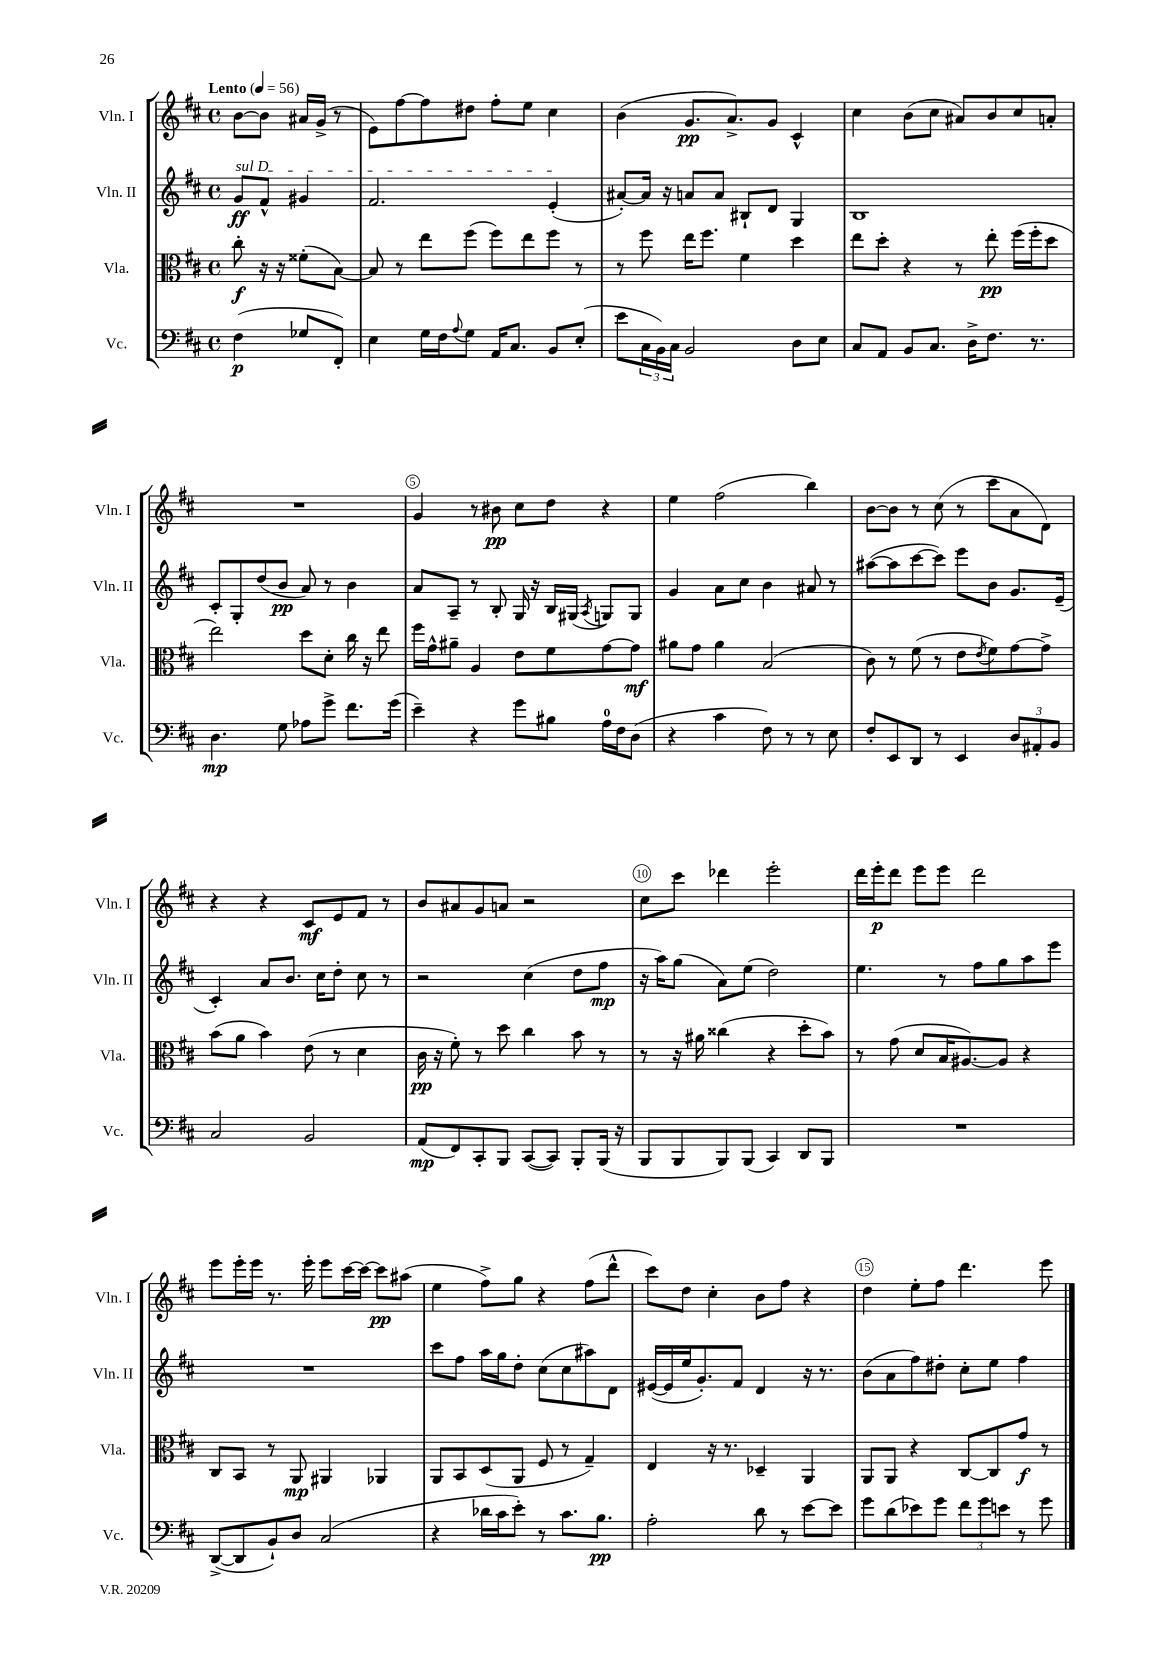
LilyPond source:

<<
\new StaffGroup <<
\new Staff = "s0" \with { instrumentName = "Vln. I" shortInstrumentName = "Vln. I" } {
    \clef treble \key d \major \defaultTimeSignature \time 4/4 \partial 2 \tempo "Lento" 4 = 56
    b'8~ b'8 ais'16 g'16->( r8 |
    e'8) fis''8~ fis''8 dis''8 fis''8-. e''8 cis''4 |
    b'4( g'8.\pp a'8.->) g'8 cis'4-^ |
    cis''4 b'8( cis''8 ais'8) b'8 cis''8 a'8-. |
    R1 |
    g'4 r8 bis'8\pp cis''8 d''8 r4 |
    e''4 fis''2( b''4) |
    b'8~ b'8 r8 cis''8( r8 cis'''8 a'8 d'8) |
    r4 r4 cis'8\mf e'8 fis'8 r8 |
    b'8 ais'8 g'8 a'8 r2 |
    cis''8 cis'''8 des'''4 e'''2-. |
    d'''16 e'''16-.\p d'''8 e'''8 e'''8 d'''2 |
    e'''8 e'''16-. e'''16 r8. e'''16-. e'''8 cis'''16~ cis'''16~ cis'''8\pp ais''8( |
    e''4 fis''8->) g''8 r4 fis''8( d'''8-^ |
    cis'''8) d''8 cis''4-. b'8 fis''8 r4 |
    d''4 e''8-. fis''8 d'''4. e'''8 \bar "|." |
}
\new Staff = "s1" \with { instrumentName = "Vln. II" shortInstrumentName = "Vln. II" } {
    \clef treble \key d \major \defaultTimeSignature \time 4/4 \partial 2
    \once \override TextSpanner.bound-details.left.text = \markup { \italic "sul D" } g'8\ff\startTextSpan fis'8-^ gis'4 |
    fis'2. e'4-.\stopTextSpan( |
    ais'8~-.) ais'16 r16 a'8 a'8 bis8-! d'8 g4 |
    b1 |
    cis'8-. g8-. d''8( b'8\pp a'8) r8 b'4 |
    a'8 a8-- r8 b8-. g16 r16 b16 gis16( \acciaccatura { a8 } g8) g8 |
    g'4 a'8 cis''8 b'4 ais'8 r8 |
    ais''8~( ais''8 cis'''8~ cis'''8) e'''8 b'8 g'8. e'16--( |
    cis'4-.) a'8 b'8. cis''16 d''8-. cis''8 r8 |
    r2 cis''4( d''8 fis''8\mp |
    r16 a''16) g''8( a'8) e''8( d''2) |
    e''4. r8 fis''8 g''8 a''8 e'''8 |
    R1 |
    cis'''8 fis''8 a''16 g''16 d''8-. cis''8( cis''8 ais''8) d'8 |
    eis'16~( eis'16 e''16 g'8.-.) fis'8 d'4 r16 r8. |
    b'8( a'8 fis''8) dis''8-. cis''8-. e''8 fis''4 \bar "|." |
}
\new Staff = "s2" \with { instrumentName = "Vla." shortInstrumentName = "Vla." } {
    \clef alto \key d \major \defaultTimeSignature \time 4/4 \partial 2
    cis''8-.\f r16 r16 fisis'8-.( b8~) |
    b8 r8 e''8 fis''8( fis''8) e''8 fis''8 r8 |
    r8 fis''8 e''16 fis''8. fis'4 d''4 |
    e''8 d''8-. r4 r8 e''8-.\pp fis''16( fis''16-. d''8 |
    e''2) d''8 d'8-. cis''16 r16 e''8 |
    fis''16 g'16-^ ais'8-- a4 e'8 fis'8 g'8~ g'8\mf |
    ais'8 g'8 ais'4 b2( |
    cis'8) r8 fis'8( r8 e'8 \acciaccatura { e'8 } fis'8) g'8~ g'8-> |
    b'8( a'8 b'4) e'8( r8 d'4 |
    cis'16\pp r16 fis'8-.) r8 d''8 cis''4 b'8 r8 |
    r8 r16 ais'16 cisis''4( r4 d''8-. b'8) |
    r8 g'8( d'8 b16 ais8.~) ais8 r4 |
    cis8 b,8 r8 a,8\mp ais,4 aes,4 |
    a,8 b,8 d8( a,8 fis8 r8 g4--) |
    e4 r16 r8. des4-- a,4 |
    a,8 a,8 r4 cis8~ cis8 g'8\f r8 \bar "|." |
}
\new Staff = "s3" \with { instrumentName = "Vc." shortInstrumentName = "Vc." } {
    \clef bass \key d \major \defaultTimeSignature \time 4/4 \partial 2
    fis4\p( ges8 fis,8-.) |
    e4 g16 fis16 \appoggiatura { a8 } g8 a,16 cis8. b,8 e8-.( |
    e'8 \tuplet 3/2 { cis16 b,16) cis16 } b,2 d8 e8 |
    cis8 a,8 b,8 cis8. d16-> fis8. r8. |
    d4.\mp g8 aes8 g'8-> fis'8. g'16( |
    e'4--) r4 g'8 bis8 a16-0 fis16 d8( |
    r4 cis'4 fis8) r8 r8 e8 |
    fis8-. e,8 d,8 r8 e,4 \tuplet 3/2 { d8 ais,8-. b,8 } |
    cis2 b,2 |
    a,8\mp( fis,8) cis,8-. b,,8 cis,8~( cis,8) b,,8-. b,,16( r16 |
    b,,8 b,,8 b,,8) b,,8( cis,4) d,8 b,,8 |
    R1 |
    d,8~->( d,8 b,8-!) d8 cis2( |
    r4 des'16 cis'16 e'8-.) r8 cis'8. b8.\pp |
    a2-. d'8 r8 e'8~ e'8 |
    g'8 d'8( ees'8) g'8 \tuplet 3/2 { fis'8 g'8 e'8 } r8 g'8 \bar "|." |
}
>>
>>
\layout { \context { \Score \override BarNumber.break-visibility = ##(#f #t #t) barNumberVisibility = #(every-nth-bar-number-visible 5) \override BarNumber.stencil = #(make-stencil-circler 0.1 0.3 ly:text-interface::print) } }
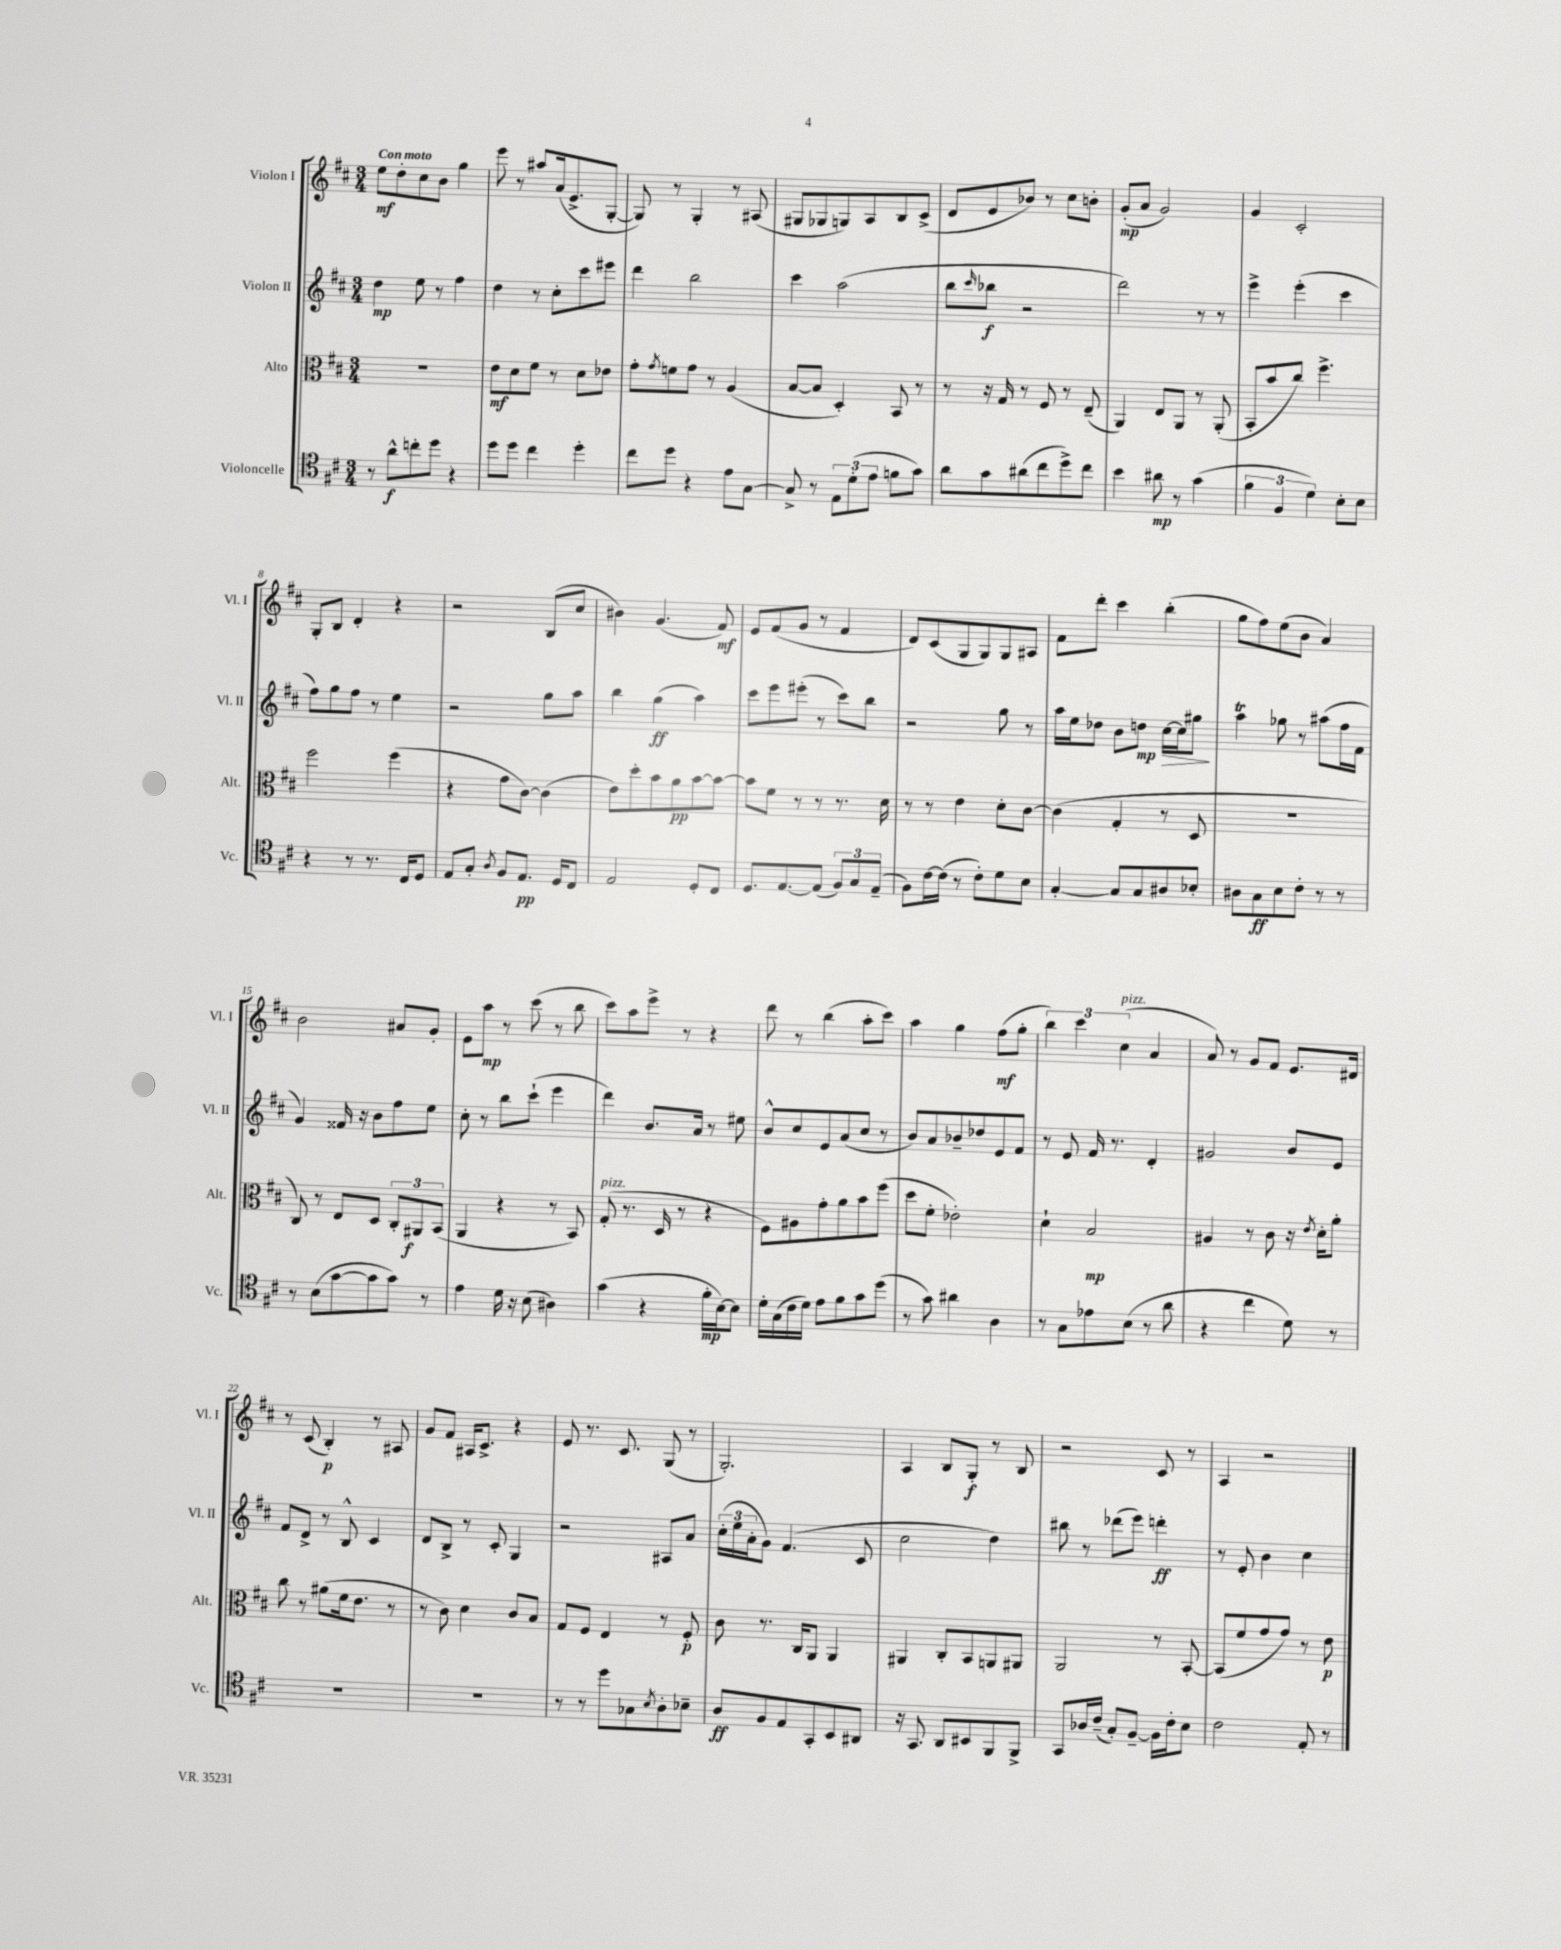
____
• Objective
Count the lines in the listing above that contain the string "tuplet", treating uppercase and lowercase as different. Reply with the number alone.

• Response to this exercise
3